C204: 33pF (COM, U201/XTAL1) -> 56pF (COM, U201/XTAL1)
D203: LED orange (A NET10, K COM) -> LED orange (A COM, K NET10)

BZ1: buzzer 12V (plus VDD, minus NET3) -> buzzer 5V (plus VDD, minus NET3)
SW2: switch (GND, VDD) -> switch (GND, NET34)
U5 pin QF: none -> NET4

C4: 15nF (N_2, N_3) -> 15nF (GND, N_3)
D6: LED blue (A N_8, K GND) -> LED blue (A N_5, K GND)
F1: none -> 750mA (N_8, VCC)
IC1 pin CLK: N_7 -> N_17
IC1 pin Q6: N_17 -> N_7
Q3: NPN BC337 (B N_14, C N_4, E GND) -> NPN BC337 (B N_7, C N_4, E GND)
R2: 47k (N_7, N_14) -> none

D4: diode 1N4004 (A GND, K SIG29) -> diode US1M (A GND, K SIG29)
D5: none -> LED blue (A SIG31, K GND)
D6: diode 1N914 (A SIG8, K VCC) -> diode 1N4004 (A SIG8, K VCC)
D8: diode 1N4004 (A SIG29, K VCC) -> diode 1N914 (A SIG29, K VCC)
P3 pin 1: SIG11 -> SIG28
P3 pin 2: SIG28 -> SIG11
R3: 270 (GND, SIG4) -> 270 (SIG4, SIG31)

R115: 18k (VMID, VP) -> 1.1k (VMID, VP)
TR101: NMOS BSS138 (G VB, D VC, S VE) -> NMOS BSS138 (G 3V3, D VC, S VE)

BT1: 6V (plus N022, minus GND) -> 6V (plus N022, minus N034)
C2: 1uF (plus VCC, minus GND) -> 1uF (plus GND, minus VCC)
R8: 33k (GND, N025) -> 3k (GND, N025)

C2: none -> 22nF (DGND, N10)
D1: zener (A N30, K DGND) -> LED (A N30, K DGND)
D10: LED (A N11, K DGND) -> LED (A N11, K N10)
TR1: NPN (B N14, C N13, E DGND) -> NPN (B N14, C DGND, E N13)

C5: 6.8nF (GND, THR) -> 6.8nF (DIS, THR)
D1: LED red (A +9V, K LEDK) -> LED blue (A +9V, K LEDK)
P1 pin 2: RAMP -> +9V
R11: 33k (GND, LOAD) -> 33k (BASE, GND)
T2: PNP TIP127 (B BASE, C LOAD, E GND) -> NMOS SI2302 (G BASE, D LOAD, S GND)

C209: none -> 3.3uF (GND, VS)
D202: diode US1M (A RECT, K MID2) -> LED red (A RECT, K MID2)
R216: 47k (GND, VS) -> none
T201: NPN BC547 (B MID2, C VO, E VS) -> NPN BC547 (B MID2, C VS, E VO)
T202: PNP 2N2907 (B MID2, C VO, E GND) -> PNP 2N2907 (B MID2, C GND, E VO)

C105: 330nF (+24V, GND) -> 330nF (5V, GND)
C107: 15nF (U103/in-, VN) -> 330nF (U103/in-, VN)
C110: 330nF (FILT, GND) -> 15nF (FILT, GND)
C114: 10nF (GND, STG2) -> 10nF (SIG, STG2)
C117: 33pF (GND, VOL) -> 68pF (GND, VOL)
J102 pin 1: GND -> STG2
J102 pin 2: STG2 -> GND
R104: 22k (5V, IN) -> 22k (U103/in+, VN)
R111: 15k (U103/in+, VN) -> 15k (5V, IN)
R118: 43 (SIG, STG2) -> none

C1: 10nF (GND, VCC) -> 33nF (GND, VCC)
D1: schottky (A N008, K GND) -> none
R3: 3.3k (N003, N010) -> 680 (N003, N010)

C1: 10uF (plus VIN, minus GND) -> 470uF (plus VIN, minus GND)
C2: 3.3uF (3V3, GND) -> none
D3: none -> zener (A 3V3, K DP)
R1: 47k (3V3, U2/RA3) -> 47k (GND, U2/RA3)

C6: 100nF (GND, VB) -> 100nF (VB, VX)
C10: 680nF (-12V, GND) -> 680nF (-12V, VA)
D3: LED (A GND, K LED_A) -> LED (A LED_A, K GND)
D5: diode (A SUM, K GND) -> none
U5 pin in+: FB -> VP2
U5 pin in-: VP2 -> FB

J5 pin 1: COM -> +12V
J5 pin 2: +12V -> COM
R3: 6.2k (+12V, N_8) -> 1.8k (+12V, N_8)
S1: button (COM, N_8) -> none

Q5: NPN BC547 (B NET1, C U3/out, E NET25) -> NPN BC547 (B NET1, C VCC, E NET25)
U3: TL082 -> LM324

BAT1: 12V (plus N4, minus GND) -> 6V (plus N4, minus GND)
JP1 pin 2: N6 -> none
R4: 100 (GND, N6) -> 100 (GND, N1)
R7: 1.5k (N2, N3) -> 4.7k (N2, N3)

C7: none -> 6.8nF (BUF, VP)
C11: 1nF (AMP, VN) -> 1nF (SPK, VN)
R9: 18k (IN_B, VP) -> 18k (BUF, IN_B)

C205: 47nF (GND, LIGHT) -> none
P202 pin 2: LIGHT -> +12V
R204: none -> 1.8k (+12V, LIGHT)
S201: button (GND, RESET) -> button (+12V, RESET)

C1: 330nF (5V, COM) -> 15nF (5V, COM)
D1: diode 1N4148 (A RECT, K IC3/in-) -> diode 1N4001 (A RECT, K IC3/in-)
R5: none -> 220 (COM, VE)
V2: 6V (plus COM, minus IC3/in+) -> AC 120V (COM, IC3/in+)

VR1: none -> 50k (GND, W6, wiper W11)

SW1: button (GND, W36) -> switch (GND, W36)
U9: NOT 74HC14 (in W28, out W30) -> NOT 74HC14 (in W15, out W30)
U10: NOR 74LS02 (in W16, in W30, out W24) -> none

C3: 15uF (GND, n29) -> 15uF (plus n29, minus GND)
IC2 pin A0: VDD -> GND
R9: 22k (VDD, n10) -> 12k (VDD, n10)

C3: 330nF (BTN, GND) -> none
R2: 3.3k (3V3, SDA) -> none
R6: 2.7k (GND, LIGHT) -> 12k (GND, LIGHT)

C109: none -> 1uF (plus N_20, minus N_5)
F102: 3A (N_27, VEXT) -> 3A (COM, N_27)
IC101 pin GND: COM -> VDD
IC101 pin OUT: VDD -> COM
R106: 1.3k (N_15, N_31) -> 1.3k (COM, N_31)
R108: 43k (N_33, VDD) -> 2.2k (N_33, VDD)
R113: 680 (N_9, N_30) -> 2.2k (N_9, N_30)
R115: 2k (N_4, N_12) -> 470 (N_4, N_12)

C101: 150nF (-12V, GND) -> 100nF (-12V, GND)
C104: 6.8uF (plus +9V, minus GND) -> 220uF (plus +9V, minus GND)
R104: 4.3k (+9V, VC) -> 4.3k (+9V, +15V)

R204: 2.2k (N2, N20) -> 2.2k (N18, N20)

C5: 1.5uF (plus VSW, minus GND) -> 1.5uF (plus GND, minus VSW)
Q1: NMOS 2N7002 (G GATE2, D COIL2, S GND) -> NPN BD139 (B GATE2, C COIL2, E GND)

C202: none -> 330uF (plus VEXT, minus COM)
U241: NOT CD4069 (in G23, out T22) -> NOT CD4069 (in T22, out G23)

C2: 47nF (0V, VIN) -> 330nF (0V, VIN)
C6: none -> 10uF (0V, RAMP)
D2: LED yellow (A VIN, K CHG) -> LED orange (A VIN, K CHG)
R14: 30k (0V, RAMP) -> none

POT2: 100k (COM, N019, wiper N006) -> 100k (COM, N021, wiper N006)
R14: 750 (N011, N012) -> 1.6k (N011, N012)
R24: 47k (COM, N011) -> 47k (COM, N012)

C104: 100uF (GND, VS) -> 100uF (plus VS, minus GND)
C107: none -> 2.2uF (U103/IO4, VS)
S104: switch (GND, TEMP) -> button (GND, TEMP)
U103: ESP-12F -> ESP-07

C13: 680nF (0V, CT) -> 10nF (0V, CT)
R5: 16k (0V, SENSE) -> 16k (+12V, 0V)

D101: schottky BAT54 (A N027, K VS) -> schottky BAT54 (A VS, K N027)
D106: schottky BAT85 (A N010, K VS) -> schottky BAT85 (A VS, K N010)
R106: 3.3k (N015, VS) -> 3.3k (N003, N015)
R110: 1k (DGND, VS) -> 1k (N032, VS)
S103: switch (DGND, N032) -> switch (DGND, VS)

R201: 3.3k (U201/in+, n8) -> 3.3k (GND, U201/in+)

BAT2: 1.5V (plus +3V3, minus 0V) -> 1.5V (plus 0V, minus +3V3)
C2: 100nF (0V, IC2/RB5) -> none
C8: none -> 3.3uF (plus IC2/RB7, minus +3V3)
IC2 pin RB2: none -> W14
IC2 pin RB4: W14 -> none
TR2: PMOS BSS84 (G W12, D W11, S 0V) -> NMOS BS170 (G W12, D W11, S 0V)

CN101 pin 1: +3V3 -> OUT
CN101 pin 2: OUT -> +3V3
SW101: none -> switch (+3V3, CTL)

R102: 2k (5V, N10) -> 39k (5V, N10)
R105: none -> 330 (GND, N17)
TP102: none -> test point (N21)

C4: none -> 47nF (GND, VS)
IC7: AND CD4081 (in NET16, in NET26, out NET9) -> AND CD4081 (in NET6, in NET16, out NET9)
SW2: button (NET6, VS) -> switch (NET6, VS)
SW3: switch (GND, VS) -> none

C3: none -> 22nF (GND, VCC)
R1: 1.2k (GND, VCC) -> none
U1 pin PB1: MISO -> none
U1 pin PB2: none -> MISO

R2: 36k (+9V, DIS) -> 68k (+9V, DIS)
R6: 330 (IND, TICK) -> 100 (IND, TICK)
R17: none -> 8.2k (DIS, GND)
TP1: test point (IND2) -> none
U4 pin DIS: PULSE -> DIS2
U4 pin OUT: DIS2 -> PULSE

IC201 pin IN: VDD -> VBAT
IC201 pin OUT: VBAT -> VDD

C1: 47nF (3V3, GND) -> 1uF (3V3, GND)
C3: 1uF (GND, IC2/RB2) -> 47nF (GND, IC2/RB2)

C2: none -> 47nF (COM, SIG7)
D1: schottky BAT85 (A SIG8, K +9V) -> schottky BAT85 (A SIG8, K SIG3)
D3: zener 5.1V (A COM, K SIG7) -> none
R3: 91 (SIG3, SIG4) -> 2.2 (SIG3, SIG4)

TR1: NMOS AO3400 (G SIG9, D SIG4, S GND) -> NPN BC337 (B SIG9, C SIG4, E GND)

(About this exercise) Using the entries above, give back exactly the line containing "R6: 330 (IND, TICK) -> 100 (IND, TICK)", the line containing "D3: zener 5.1V (A COM, K SIG7) -> none", and every line between them, and nothing else.

(Exercise response)
R6: 330 (IND, TICK) -> 100 (IND, TICK)
R17: none -> 8.2k (DIS, GND)
TP1: test point (IND2) -> none
U4 pin DIS: PULSE -> DIS2
U4 pin OUT: DIS2 -> PULSE

IC201 pin IN: VDD -> VBAT
IC201 pin OUT: VBAT -> VDD

C1: 47nF (3V3, GND) -> 1uF (3V3, GND)
C3: 1uF (GND, IC2/RB2) -> 47nF (GND, IC2/RB2)

C2: none -> 47nF (COM, SIG7)
D1: schottky BAT85 (A SIG8, K +9V) -> schottky BAT85 (A SIG8, K SIG3)
D3: zener 5.1V (A COM, K SIG7) -> none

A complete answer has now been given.